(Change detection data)
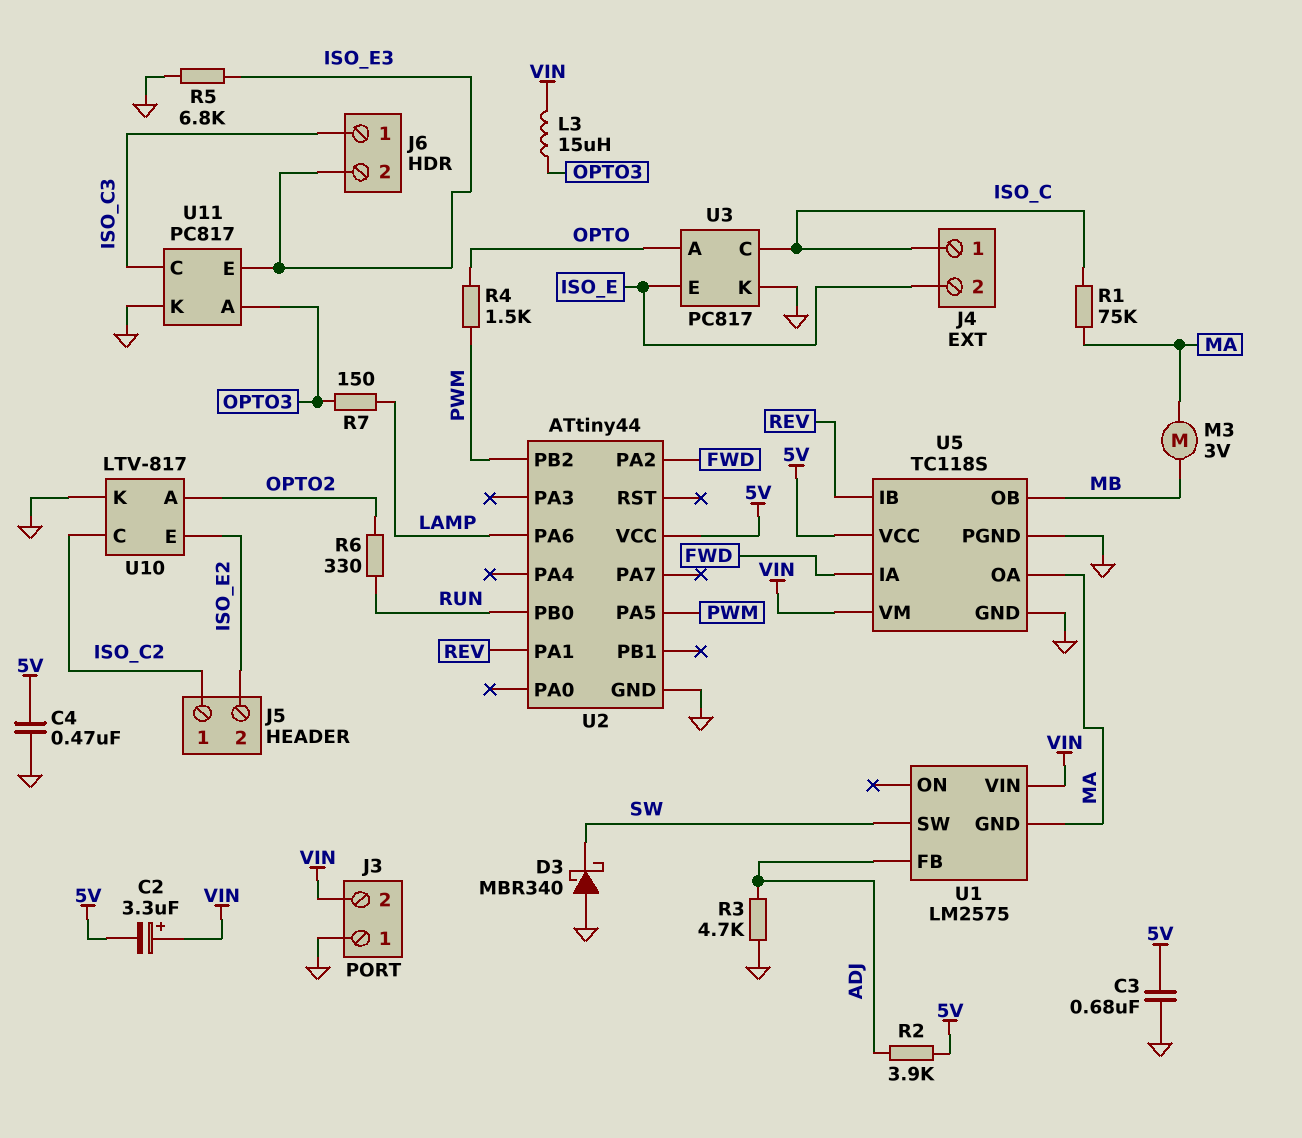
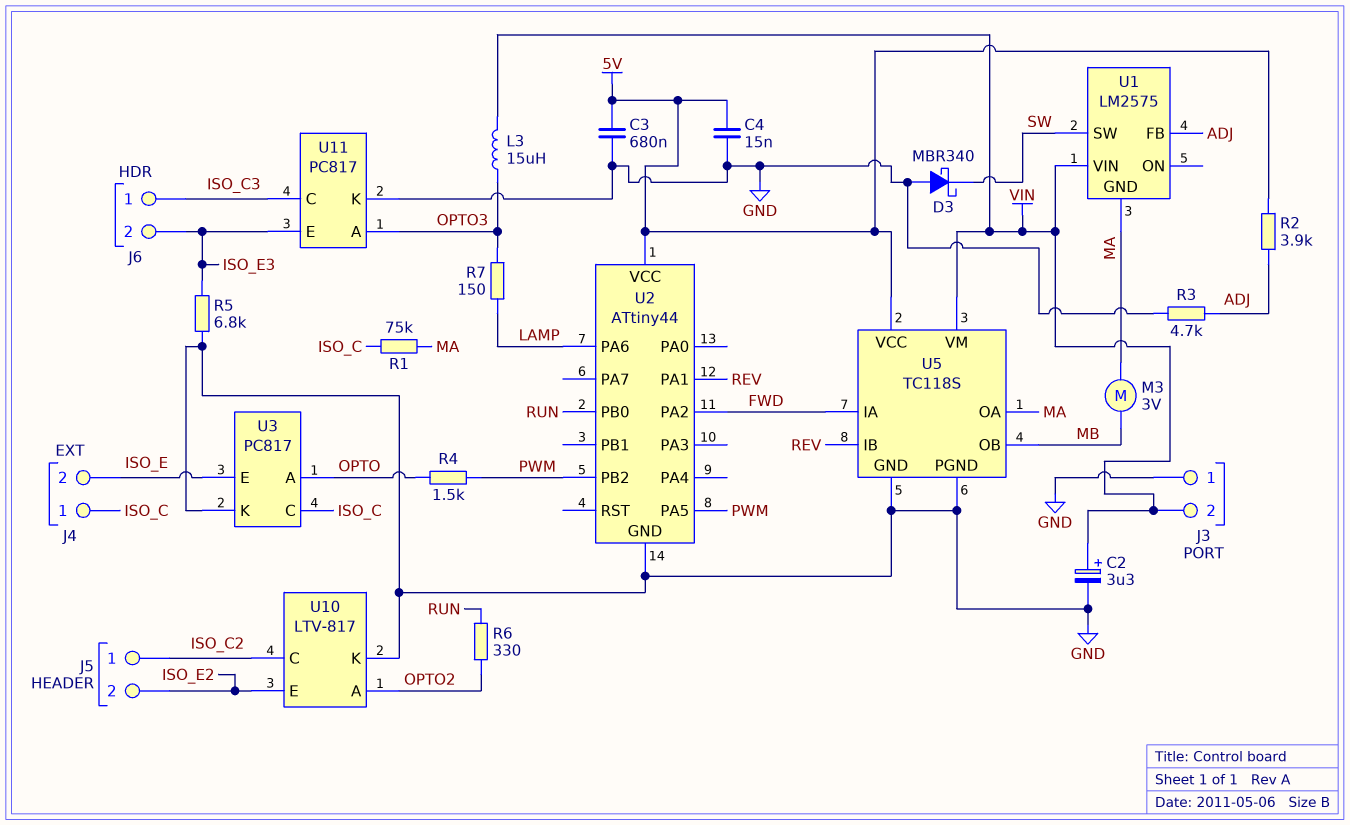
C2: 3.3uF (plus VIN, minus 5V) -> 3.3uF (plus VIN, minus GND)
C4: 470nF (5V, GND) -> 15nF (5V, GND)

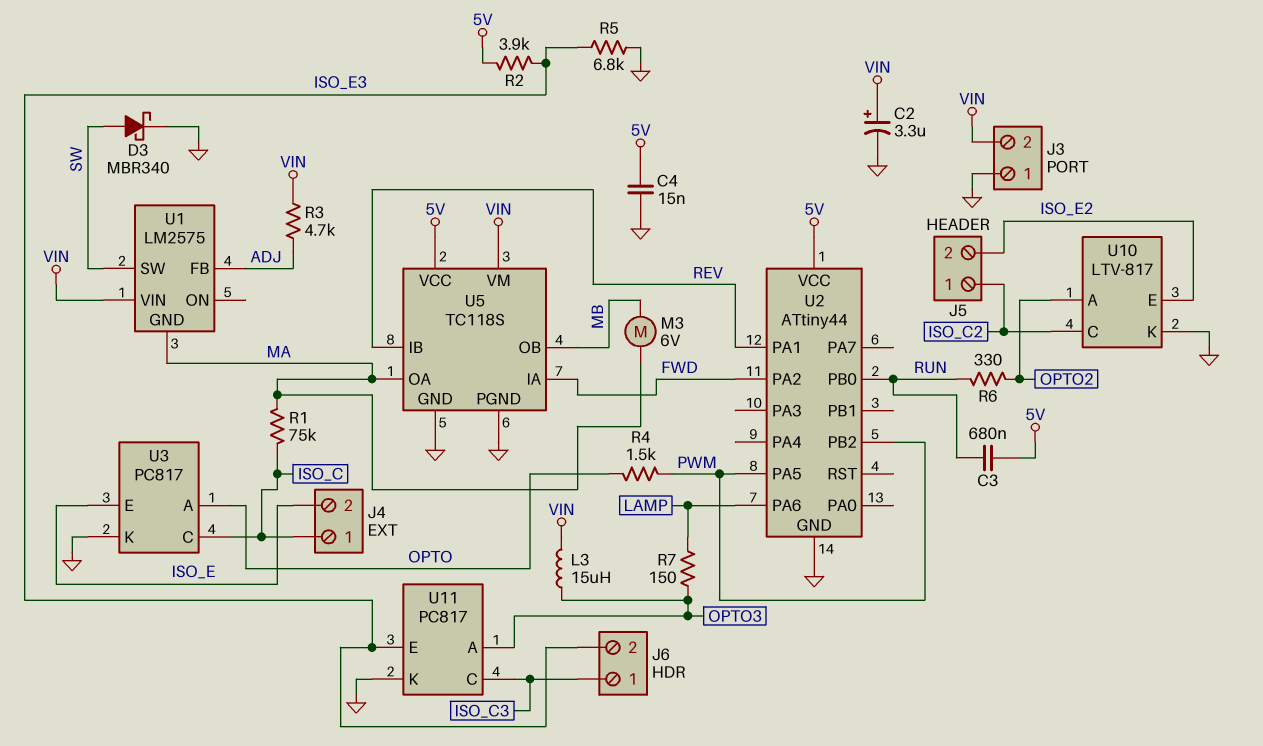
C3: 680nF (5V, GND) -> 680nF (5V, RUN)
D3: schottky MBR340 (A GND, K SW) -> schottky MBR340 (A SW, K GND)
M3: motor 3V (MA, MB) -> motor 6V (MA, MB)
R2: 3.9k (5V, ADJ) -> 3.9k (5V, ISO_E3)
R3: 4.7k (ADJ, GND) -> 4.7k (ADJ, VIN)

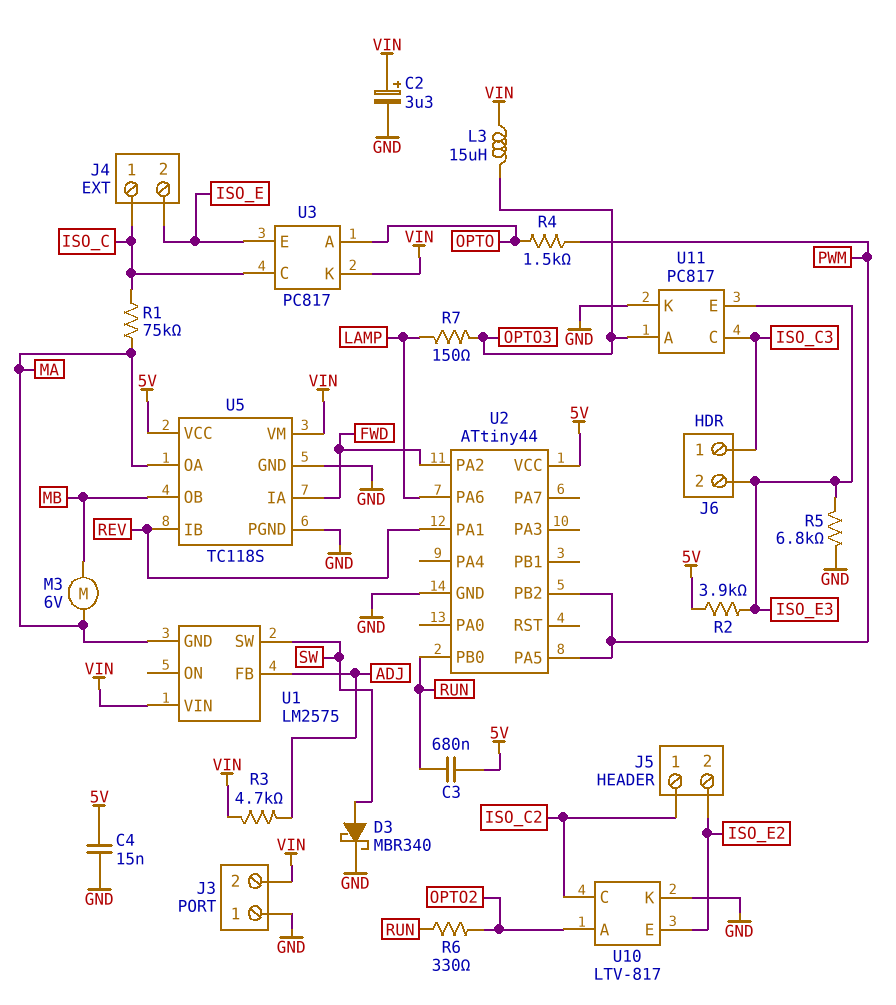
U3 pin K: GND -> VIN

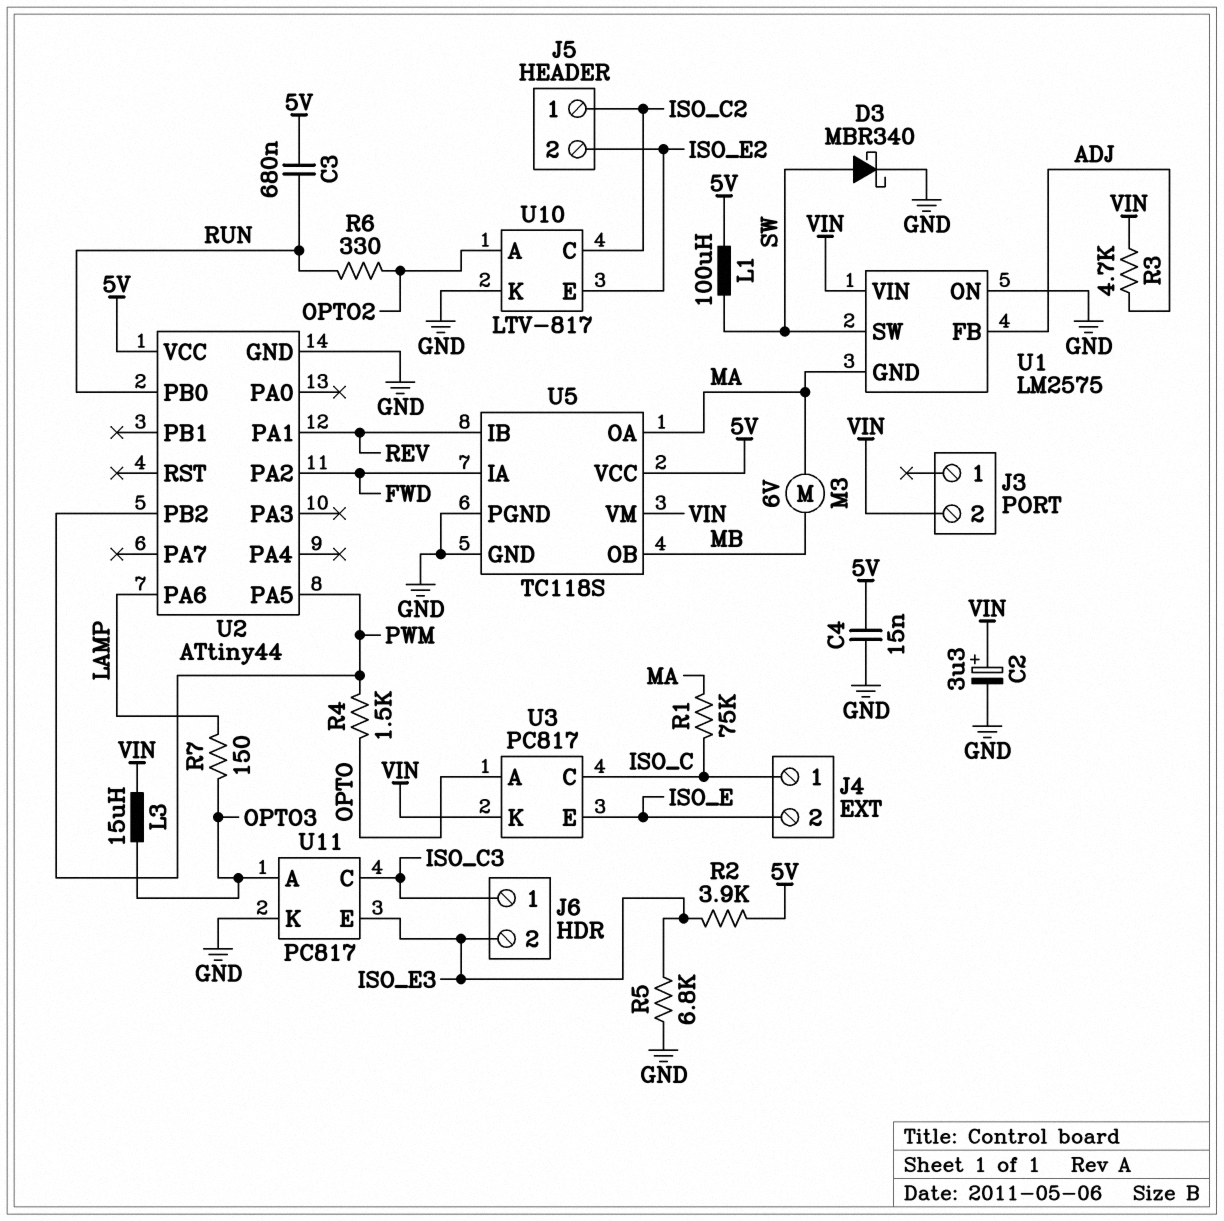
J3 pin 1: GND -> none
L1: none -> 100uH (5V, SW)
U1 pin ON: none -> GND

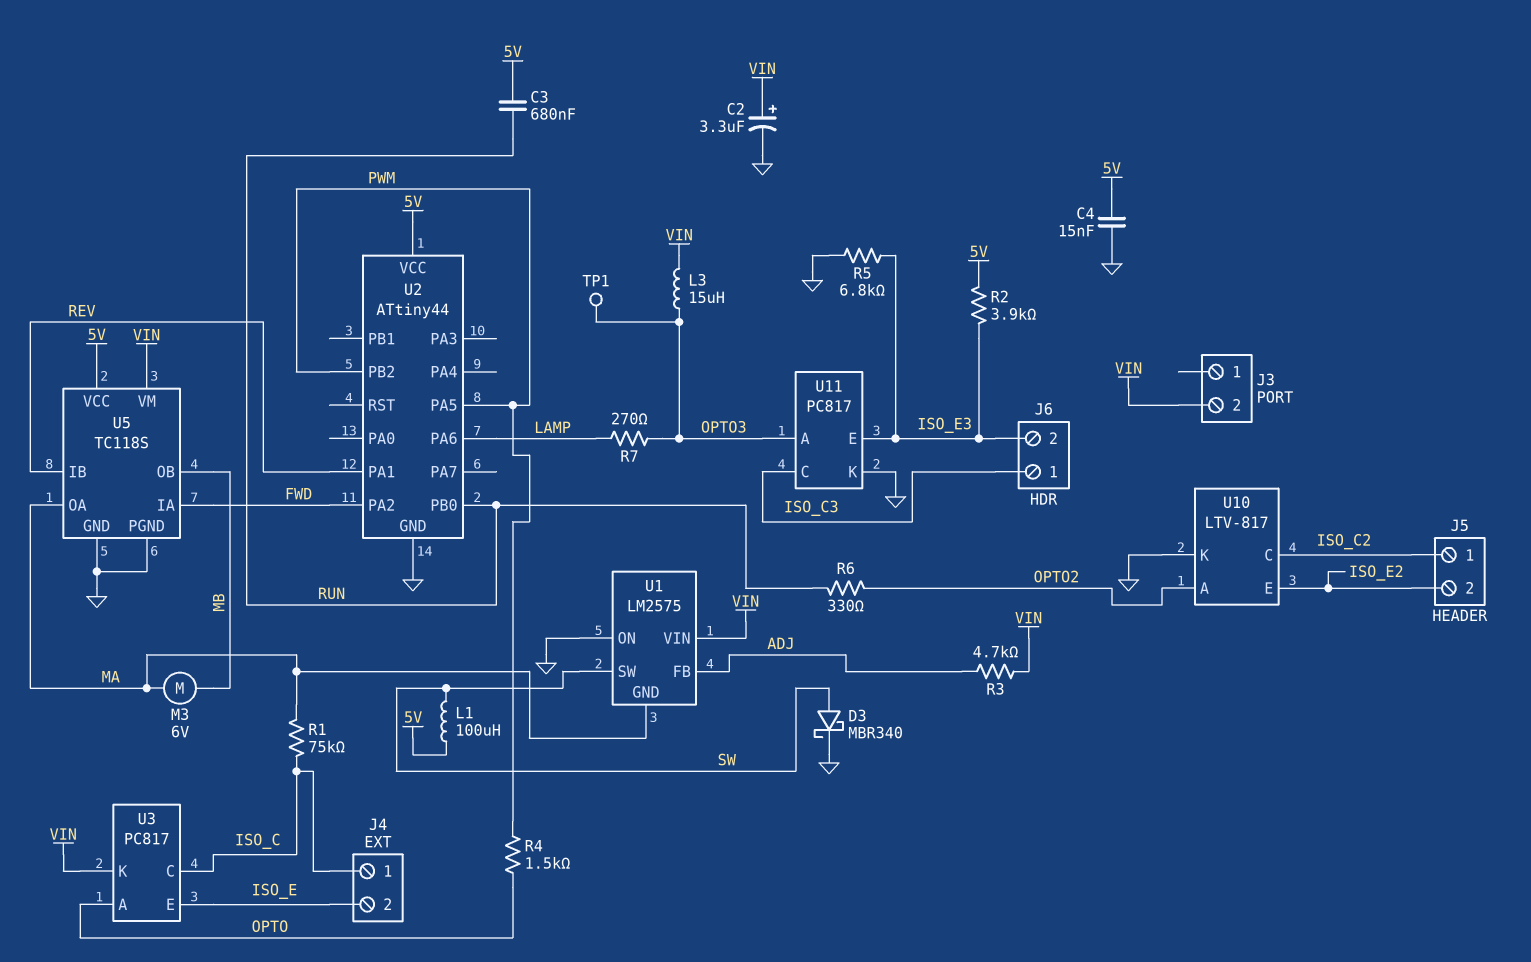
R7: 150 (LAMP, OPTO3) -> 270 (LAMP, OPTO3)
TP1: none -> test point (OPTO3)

About this exercise: For this exercise, return every entry verbatim and omit all pictures.

Response:
C2: 3.3uF (plus VIN, minus 5V) -> 3.3uF (plus VIN, minus GND)
C4: 470nF (5V, GND) -> 15nF (5V, GND)

C3: 680nF (5V, GND) -> 680nF (5V, RUN)
D3: schottky MBR340 (A GND, K SW) -> schottky MBR340 (A SW, K GND)
M3: motor 3V (MA, MB) -> motor 6V (MA, MB)
R2: 3.9k (5V, ADJ) -> 3.9k (5V, ISO_E3)
R3: 4.7k (ADJ, GND) -> 4.7k (ADJ, VIN)

U3 pin K: GND -> VIN

J3 pin 1: GND -> none
L1: none -> 100uH (5V, SW)
U1 pin ON: none -> GND

R7: 150 (LAMP, OPTO3) -> 270 (LAMP, OPTO3)
TP1: none -> test point (OPTO3)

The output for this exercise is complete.